# [ABOUT THIS TASK]
Skip the images and print the listing exactly.

# [SOURCE INFORMATION]
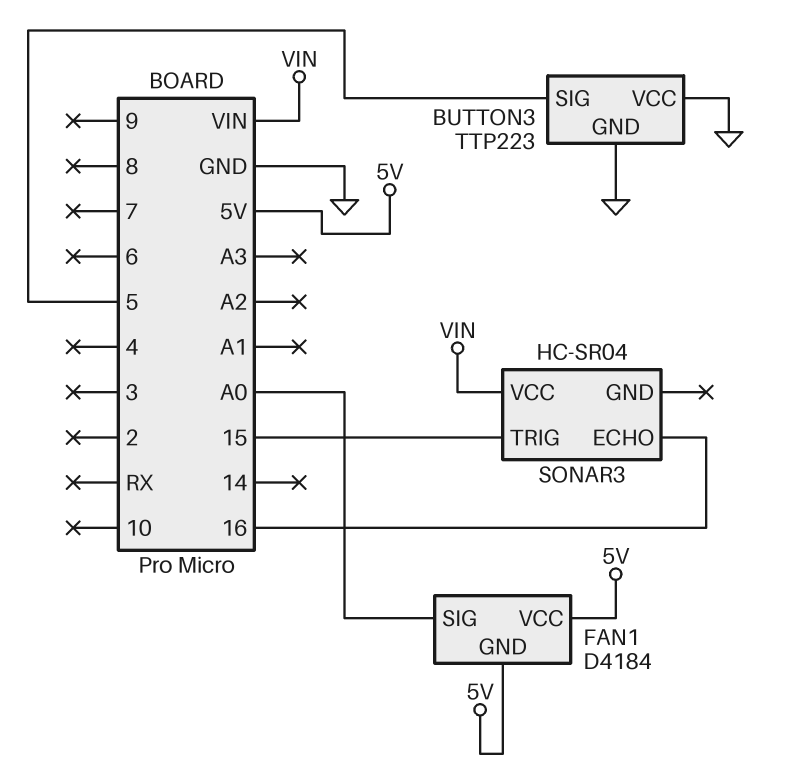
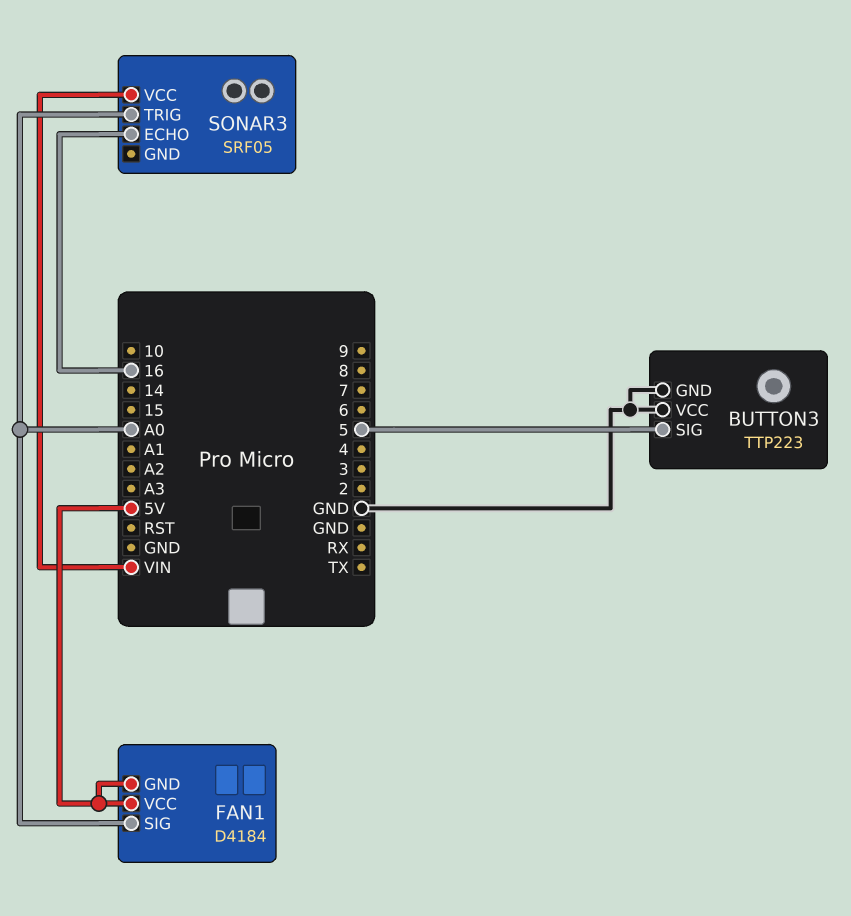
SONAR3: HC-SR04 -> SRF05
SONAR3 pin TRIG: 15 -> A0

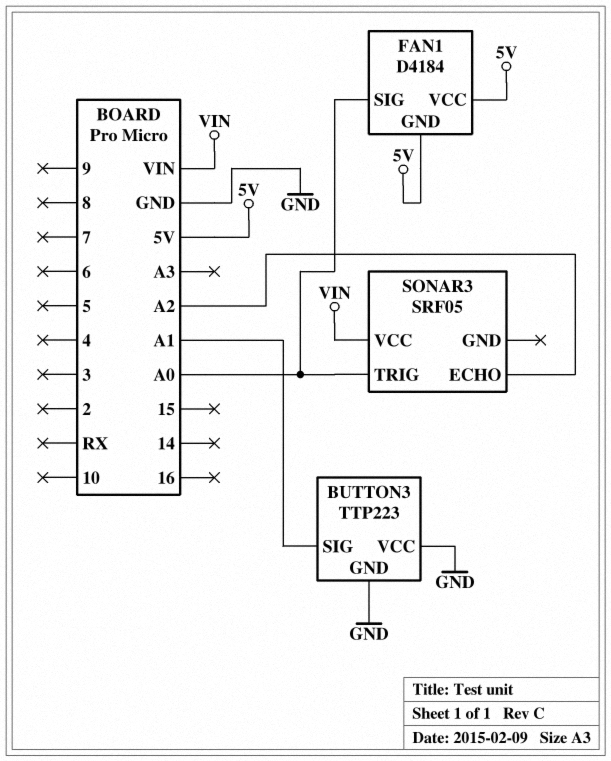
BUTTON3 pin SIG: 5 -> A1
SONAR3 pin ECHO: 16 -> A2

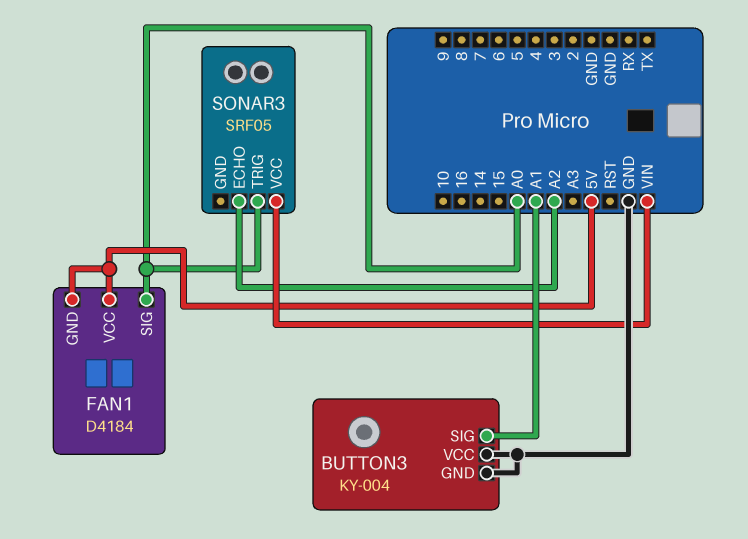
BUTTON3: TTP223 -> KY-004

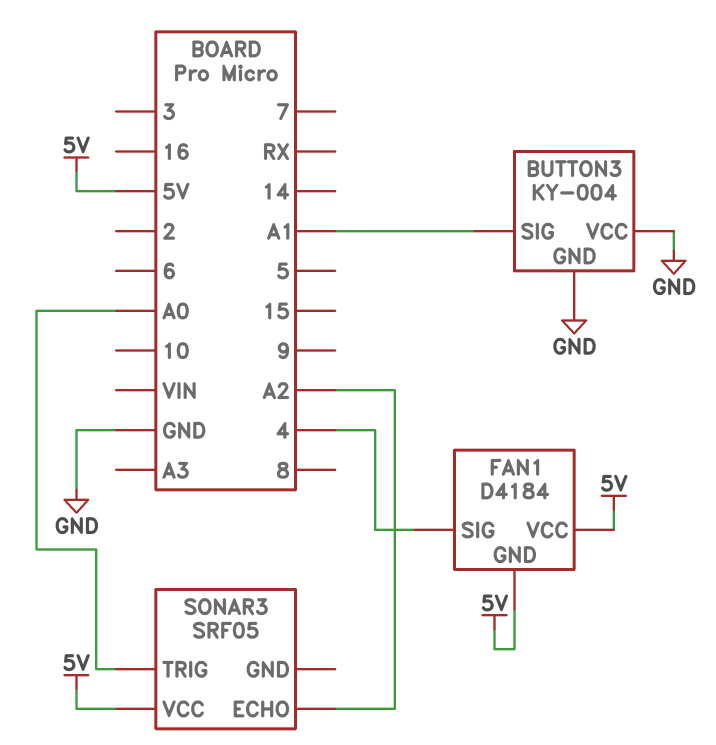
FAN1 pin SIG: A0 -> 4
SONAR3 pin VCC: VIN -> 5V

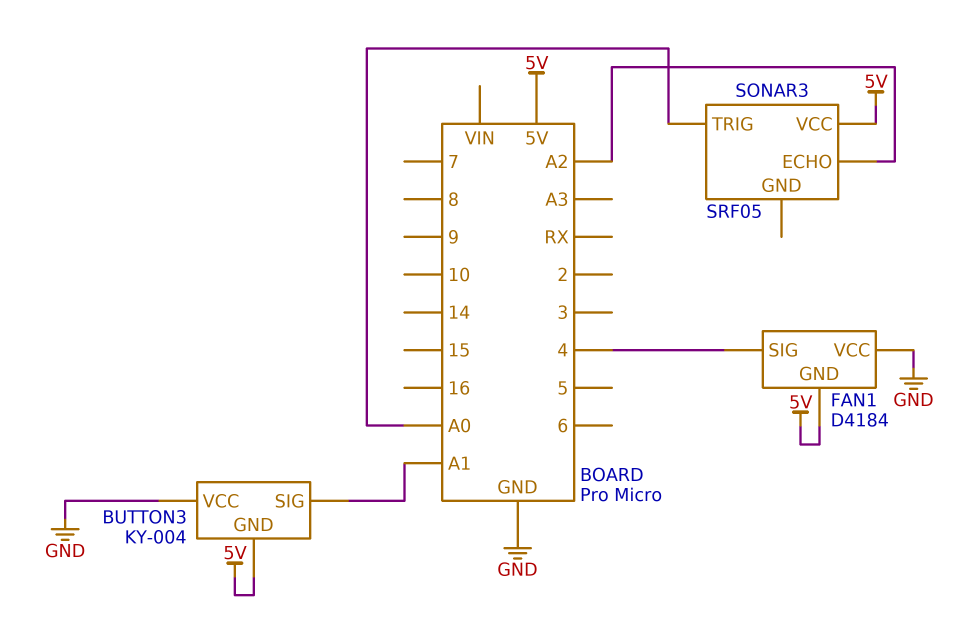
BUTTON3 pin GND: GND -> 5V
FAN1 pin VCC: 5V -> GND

# [RESPONSE TO THIS TASK]
SONAR3: HC-SR04 -> SRF05
SONAR3 pin TRIG: 15 -> A0

BUTTON3 pin SIG: 5 -> A1
SONAR3 pin ECHO: 16 -> A2

BUTTON3: TTP223 -> KY-004

FAN1 pin SIG: A0 -> 4
SONAR3 pin VCC: VIN -> 5V

BUTTON3 pin GND: GND -> 5V
FAN1 pin VCC: 5V -> GND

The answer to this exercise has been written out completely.